#### Aim of the exercise
Pull out each line in the data below that contains the string "grace".

** START OF Task input **

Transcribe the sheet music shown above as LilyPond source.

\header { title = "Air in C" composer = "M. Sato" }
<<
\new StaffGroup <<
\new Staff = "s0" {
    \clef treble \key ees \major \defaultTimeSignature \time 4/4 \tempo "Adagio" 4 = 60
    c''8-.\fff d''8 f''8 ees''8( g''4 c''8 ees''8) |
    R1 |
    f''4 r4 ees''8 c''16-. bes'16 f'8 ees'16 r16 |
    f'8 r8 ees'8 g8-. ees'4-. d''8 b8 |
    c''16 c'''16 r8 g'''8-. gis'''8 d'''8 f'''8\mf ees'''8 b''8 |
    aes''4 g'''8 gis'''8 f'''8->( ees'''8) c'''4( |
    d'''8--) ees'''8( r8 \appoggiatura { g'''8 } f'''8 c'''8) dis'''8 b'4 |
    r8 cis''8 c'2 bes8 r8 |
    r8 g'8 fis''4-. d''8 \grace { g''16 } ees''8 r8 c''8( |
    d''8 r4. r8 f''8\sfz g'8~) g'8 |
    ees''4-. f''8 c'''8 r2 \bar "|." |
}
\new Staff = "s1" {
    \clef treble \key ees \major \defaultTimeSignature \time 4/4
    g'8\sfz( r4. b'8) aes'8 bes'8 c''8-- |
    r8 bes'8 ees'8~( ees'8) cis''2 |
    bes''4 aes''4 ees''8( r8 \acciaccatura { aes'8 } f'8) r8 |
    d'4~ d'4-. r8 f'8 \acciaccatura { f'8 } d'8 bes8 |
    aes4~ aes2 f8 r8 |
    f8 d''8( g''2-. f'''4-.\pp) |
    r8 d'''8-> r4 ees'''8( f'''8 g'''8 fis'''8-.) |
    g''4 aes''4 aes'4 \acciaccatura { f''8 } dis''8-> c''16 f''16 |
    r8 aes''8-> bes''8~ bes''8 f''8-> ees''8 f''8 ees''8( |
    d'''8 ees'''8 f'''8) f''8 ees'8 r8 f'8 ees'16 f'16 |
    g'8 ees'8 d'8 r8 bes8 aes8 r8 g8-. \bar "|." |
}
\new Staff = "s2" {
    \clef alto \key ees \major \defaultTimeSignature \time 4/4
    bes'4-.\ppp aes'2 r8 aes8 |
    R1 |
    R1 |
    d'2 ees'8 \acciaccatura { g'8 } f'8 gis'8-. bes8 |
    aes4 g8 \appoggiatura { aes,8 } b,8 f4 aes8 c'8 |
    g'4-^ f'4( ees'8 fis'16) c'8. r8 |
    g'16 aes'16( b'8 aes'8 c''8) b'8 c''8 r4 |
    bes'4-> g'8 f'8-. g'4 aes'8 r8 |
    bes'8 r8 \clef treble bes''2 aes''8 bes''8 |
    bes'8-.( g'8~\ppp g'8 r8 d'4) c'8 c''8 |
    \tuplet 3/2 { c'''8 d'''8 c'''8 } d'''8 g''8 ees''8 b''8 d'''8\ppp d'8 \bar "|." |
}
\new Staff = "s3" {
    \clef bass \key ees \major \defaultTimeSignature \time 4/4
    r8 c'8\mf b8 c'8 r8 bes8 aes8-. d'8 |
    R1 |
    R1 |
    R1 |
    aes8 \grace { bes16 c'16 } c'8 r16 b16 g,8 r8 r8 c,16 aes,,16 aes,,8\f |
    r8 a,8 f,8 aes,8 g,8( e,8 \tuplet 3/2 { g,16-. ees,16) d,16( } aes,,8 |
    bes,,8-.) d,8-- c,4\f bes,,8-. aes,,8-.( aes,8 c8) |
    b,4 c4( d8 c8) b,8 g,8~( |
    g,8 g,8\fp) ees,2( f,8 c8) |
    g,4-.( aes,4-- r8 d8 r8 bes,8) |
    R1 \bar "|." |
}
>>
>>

** END OF Task input **

#### Problem solution
    r8 g'8 fis''4-. d''8 \grace { g''16 } ees''8 r8 c''8( |
    aes8 \grace { bes16 c'16 } c'8 r16 b16 g,8 r8 r8 c,16 aes,,16 aes,,8\f |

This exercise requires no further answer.